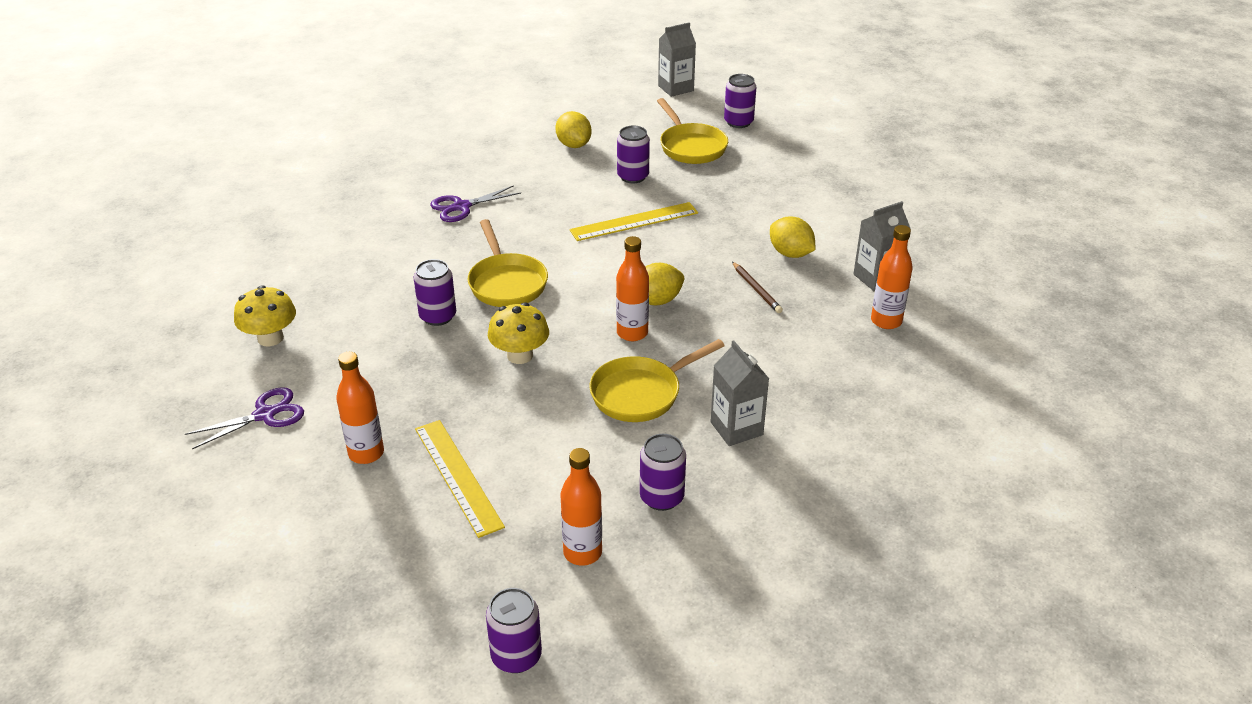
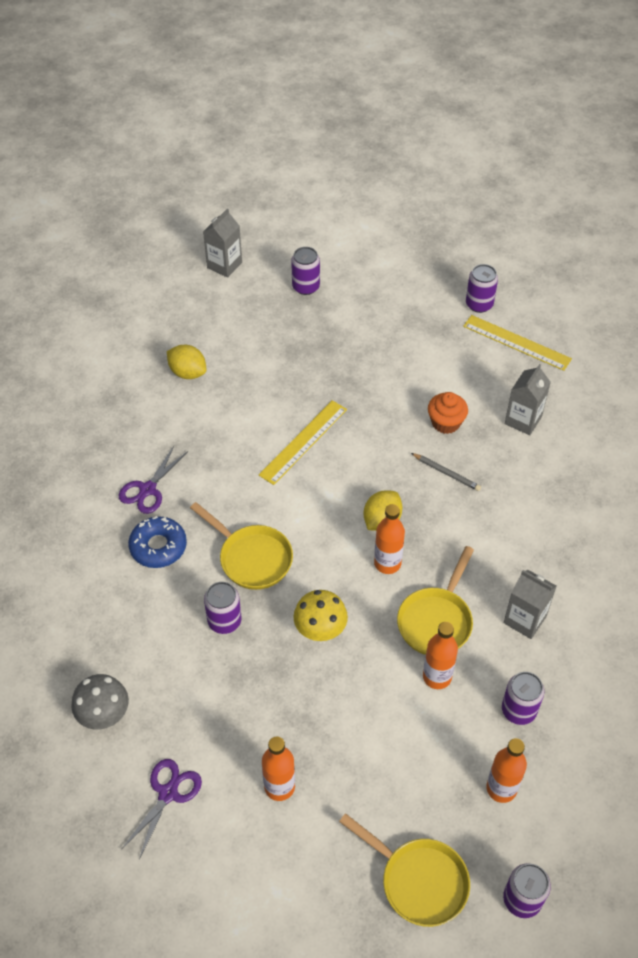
camera: 30 degrees left, 15 degrees up
(270, 338) = (104, 714): yellow mushroom -> grey mushroom
(432, 246) = (158, 547): none -> blue donut
(458, 476) = (364, 770): yellow ruler -> yellow ruler (517, 342)
(633, 176) = (265, 390): purple can -> purple can (479, 304)
(691, 147) = (287, 333): yellow pan -> yellow pan (419, 881)
(756, 289) = (446, 473): brown pencil -> grey pencil
(790, 253) = (446, 422): yellow lemon -> orange cupcake
(886, 321) = (557, 462): orange bottle -> orange bottle (437, 677)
——————
## Assignment
Set down, exactly and only, the lines running from the one holding "(270, 338) = (104, 714): yellow" through the end of the records above, both ends included.

## Exercise solution
(270, 338) = (104, 714): yellow mushroom -> grey mushroom
(432, 246) = (158, 547): none -> blue donut
(458, 476) = (364, 770): yellow ruler -> yellow ruler (517, 342)
(633, 176) = (265, 390): purple can -> purple can (479, 304)
(691, 147) = (287, 333): yellow pan -> yellow pan (419, 881)
(756, 289) = (446, 473): brown pencil -> grey pencil
(790, 253) = (446, 422): yellow lemon -> orange cupcake
(886, 321) = (557, 462): orange bottle -> orange bottle (437, 677)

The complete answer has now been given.